* TASK BRIEF *
The entries below contain a line with "green brick B3" and a line with "blue brick M8". Retype exactly everything from the first down to the second, both included, and nothing else.

* DATA SHOWN *
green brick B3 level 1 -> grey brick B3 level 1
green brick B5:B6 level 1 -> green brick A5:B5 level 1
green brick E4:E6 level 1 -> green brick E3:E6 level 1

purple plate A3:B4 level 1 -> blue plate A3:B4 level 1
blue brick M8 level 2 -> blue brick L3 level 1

...

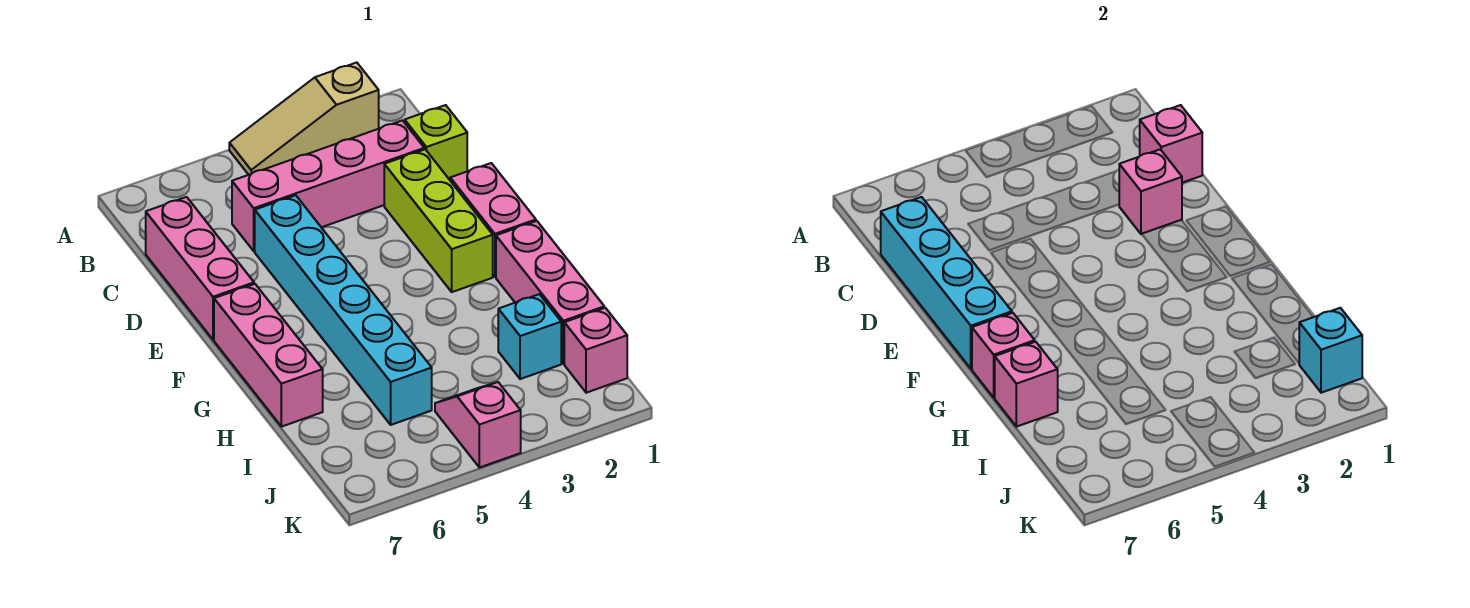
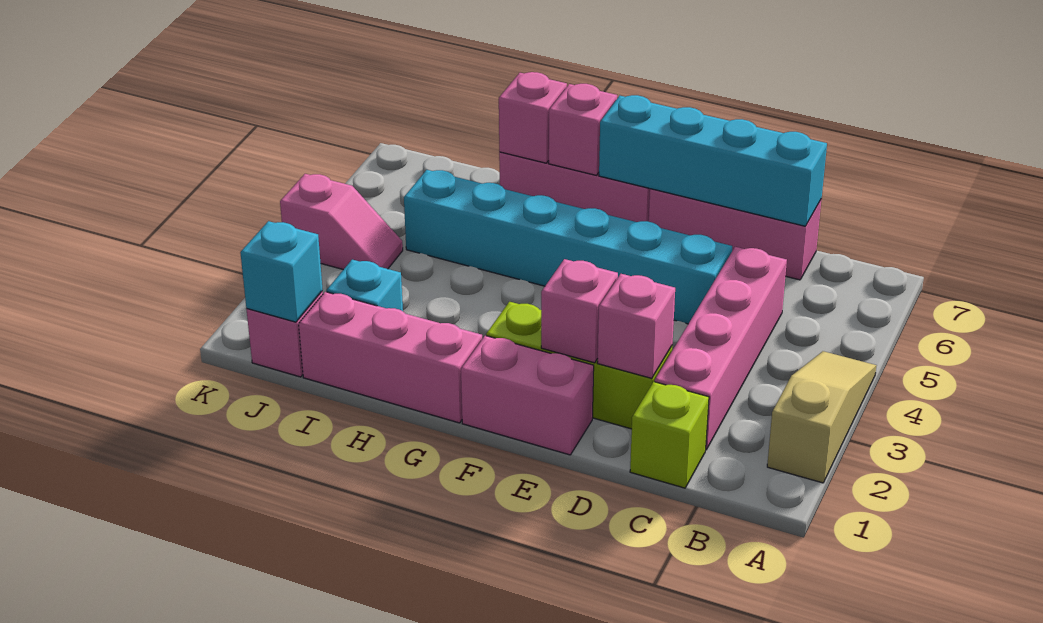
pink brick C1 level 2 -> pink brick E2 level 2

...

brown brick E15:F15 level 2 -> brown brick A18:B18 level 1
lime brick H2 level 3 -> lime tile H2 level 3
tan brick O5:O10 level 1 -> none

* ANSWER BOX *
green brick B3 level 1 -> grey brick B3 level 1
green brick B5:B6 level 1 -> green brick A5:B5 level 1
green brick E4:E6 level 1 -> green brick E3:E6 level 1

purple plate A3:B4 level 1 -> blue plate A3:B4 level 1
blue brick M8 level 2 -> blue brick L3 level 1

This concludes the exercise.